====== Collected material ======

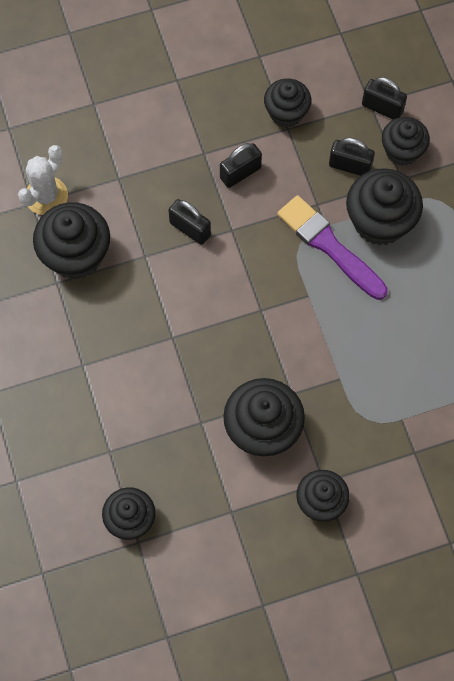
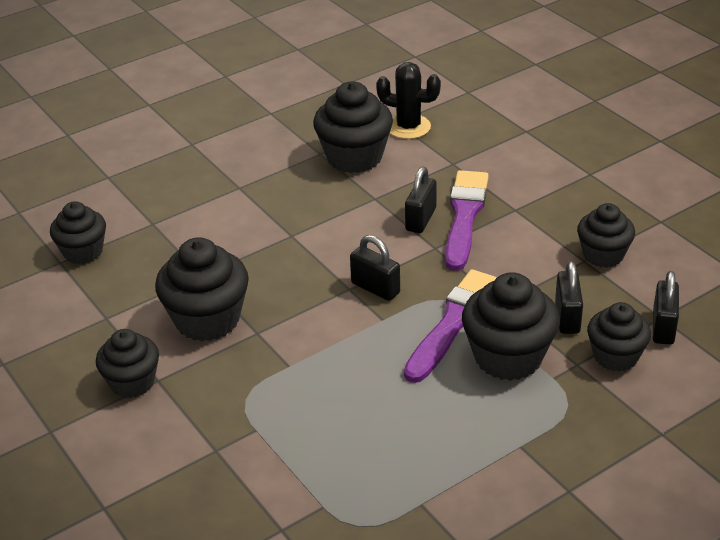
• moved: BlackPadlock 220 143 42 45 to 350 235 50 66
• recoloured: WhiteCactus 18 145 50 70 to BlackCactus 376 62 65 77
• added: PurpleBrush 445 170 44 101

======

### Work task
When copying the material, leave every image behind and keep each line verbatim.

### Exercise answer
• moved: BlackPadlock 220 143 42 45 to 350 235 50 66
• recoloured: WhiteCactus 18 145 50 70 to BlackCactus 376 62 65 77
• added: PurpleBrush 445 170 44 101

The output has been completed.